→ GOAL OF THE EXERCISE
Pictures stay out of the copy; output exactly the lines from the one containing "[(0,246),(33,222),(22,209),(0,226),(0,246)]" through the end of the material.

DATA RECORDS Start Marker

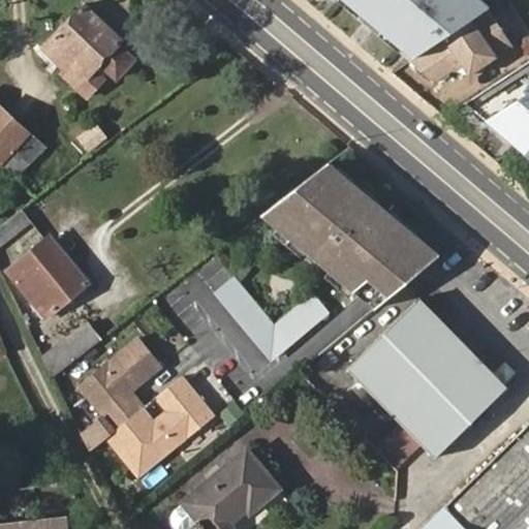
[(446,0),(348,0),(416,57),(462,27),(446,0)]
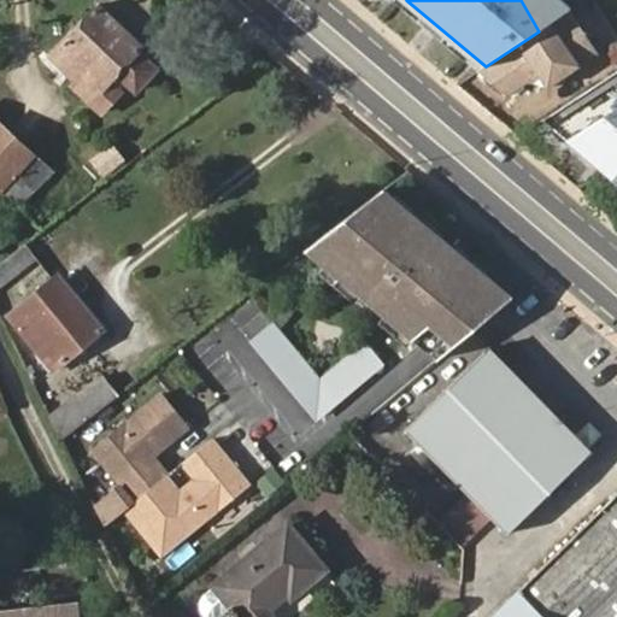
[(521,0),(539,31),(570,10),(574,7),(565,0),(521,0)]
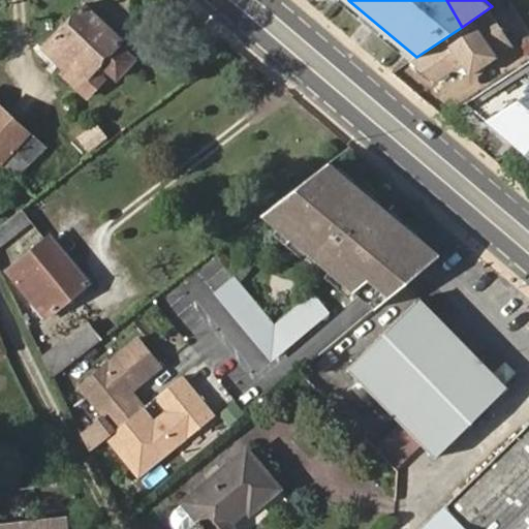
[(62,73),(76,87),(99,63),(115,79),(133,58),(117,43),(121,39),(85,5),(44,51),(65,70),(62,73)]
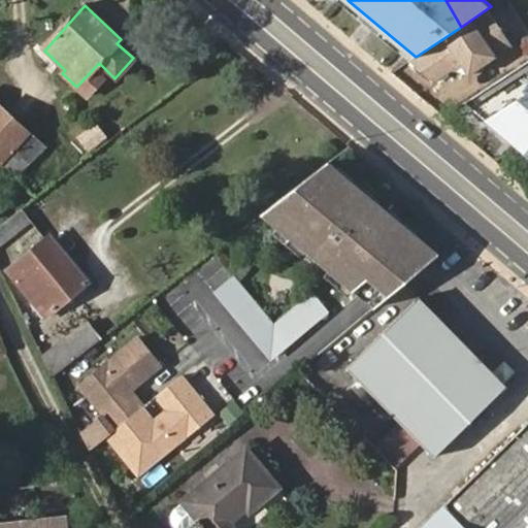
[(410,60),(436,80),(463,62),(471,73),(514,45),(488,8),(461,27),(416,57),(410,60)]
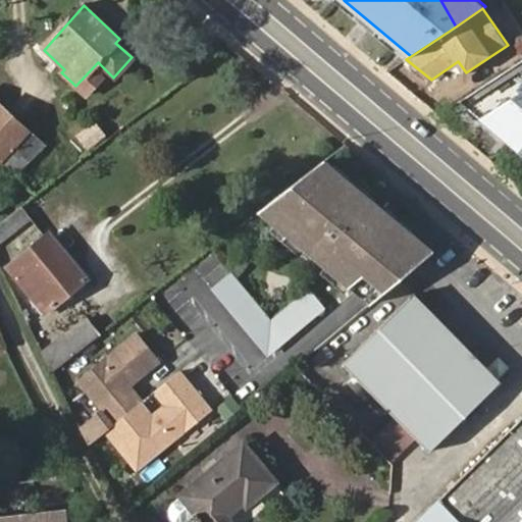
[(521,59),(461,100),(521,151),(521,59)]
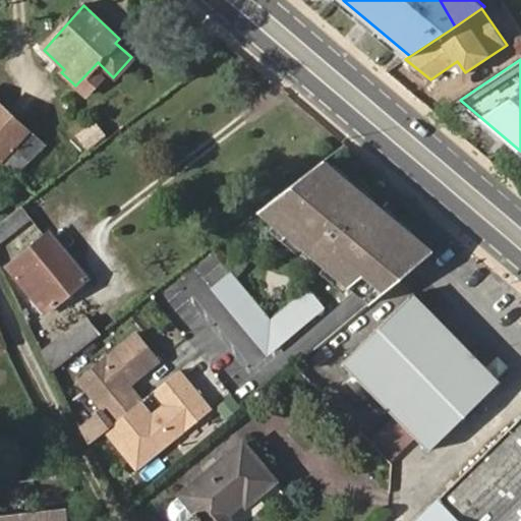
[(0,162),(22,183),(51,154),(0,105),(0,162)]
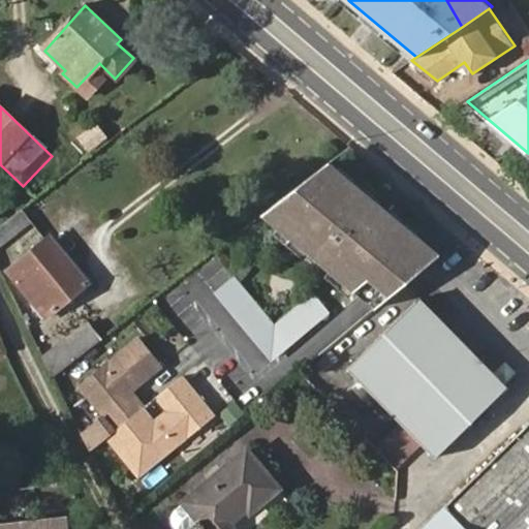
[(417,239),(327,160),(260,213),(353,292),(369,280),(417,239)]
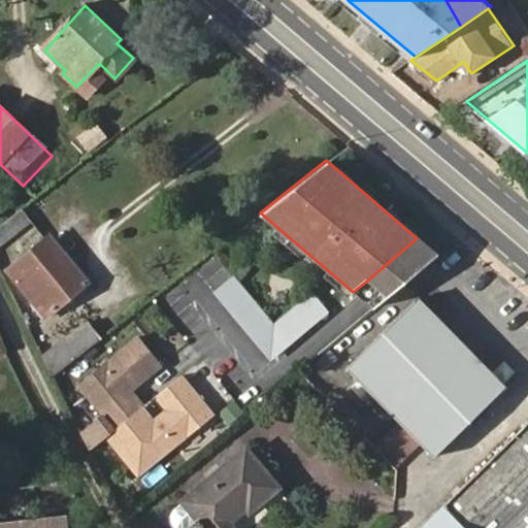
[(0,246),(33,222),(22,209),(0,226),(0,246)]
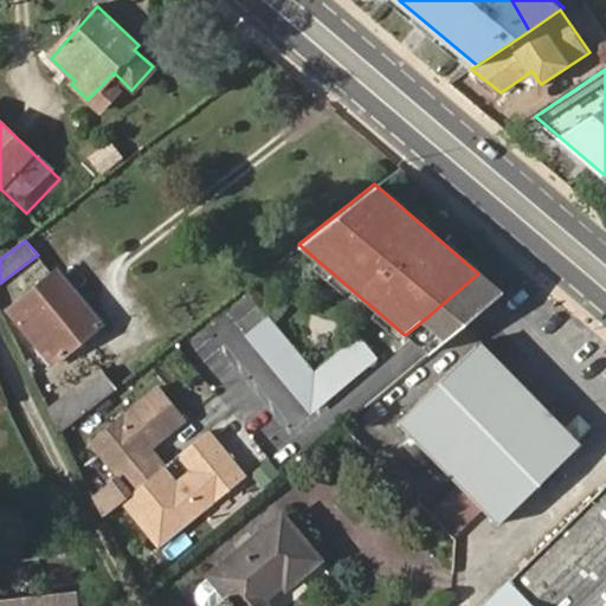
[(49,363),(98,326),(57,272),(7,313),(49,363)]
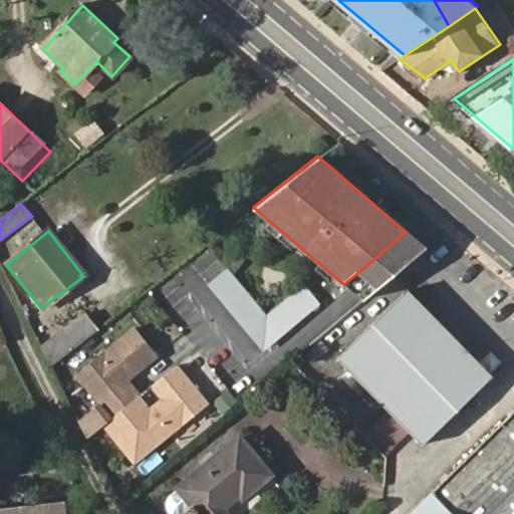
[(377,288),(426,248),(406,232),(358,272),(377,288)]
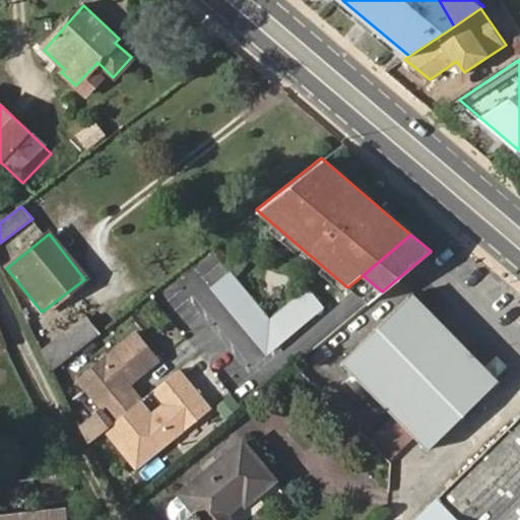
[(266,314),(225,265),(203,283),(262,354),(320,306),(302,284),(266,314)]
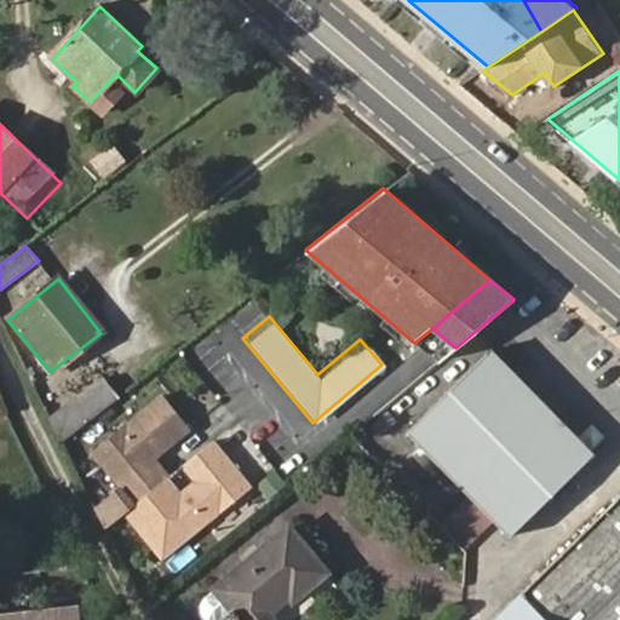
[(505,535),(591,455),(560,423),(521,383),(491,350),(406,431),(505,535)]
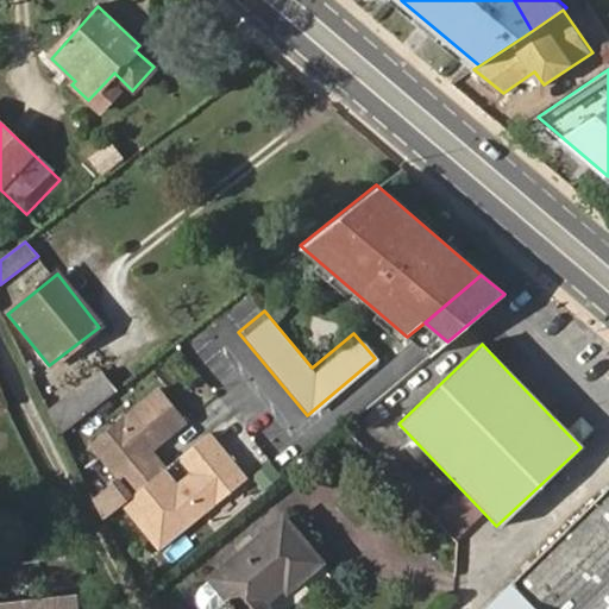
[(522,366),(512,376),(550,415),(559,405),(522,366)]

DATA RECORDS End Marker

→ OUTPUT OF THE EXERCISE
[(0,246),(33,222),(22,209),(0,226),(0,246)]
[(49,363),(98,326),(57,272),(7,313),(49,363)]
[(377,288),(426,248),(406,232),(358,272),(377,288)]
[(266,314),(225,265),(203,283),(262,354),(320,306),(302,284),(266,314)]
[(505,535),(591,455),(560,423),(521,383),(491,350),(406,431),(505,535)]
[(522,366),(512,376),(550,415),(559,405),(522,366)]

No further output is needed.